_Shape scene image sequences_
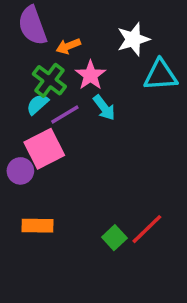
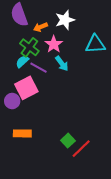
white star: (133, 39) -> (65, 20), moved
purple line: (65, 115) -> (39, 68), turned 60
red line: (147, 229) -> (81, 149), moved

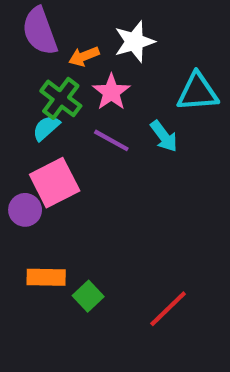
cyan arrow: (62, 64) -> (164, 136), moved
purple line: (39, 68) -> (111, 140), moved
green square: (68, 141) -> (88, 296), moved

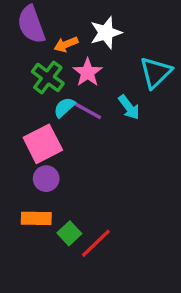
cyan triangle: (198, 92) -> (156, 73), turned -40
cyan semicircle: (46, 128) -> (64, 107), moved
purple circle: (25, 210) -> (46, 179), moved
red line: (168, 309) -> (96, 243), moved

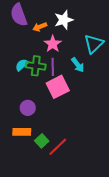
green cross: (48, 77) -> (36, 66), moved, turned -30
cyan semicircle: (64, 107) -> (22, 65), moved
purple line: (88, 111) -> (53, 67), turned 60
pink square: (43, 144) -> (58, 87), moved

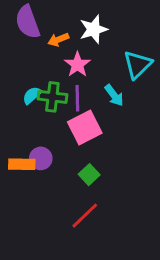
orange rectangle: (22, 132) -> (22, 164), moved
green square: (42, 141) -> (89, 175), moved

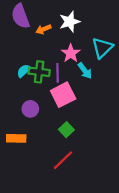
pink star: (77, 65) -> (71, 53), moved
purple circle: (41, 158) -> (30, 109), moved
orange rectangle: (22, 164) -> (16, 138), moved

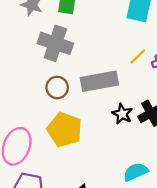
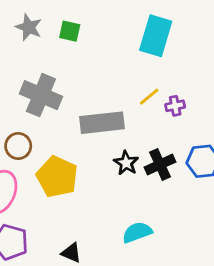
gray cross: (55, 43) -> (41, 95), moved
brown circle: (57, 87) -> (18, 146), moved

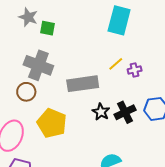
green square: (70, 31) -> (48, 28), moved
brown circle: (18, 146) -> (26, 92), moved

_Exercise aim_
Transcribe every entry above exactly. Omit all pictures.

_Answer section_
white star: (133, 39) -> (65, 20), moved
purple line: (65, 115) -> (39, 68), turned 60
red line: (147, 229) -> (81, 149), moved

cyan arrow: (62, 64) -> (164, 136), moved
purple line: (39, 68) -> (111, 140), moved
green square: (68, 141) -> (88, 296), moved

cyan triangle: (198, 92) -> (156, 73), turned -40
cyan semicircle: (46, 128) -> (64, 107), moved
purple circle: (25, 210) -> (46, 179), moved
red line: (168, 309) -> (96, 243), moved

green cross: (48, 77) -> (36, 66), moved, turned -30
cyan semicircle: (64, 107) -> (22, 65), moved
purple line: (88, 111) -> (53, 67), turned 60
pink square: (43, 144) -> (58, 87), moved

orange rectangle: (22, 132) -> (22, 164), moved
green square: (42, 141) -> (89, 175), moved

pink star: (77, 65) -> (71, 53), moved
purple circle: (41, 158) -> (30, 109), moved
orange rectangle: (22, 164) -> (16, 138), moved

gray cross: (55, 43) -> (41, 95), moved
brown circle: (57, 87) -> (18, 146), moved

green square: (70, 31) -> (48, 28), moved
brown circle: (18, 146) -> (26, 92), moved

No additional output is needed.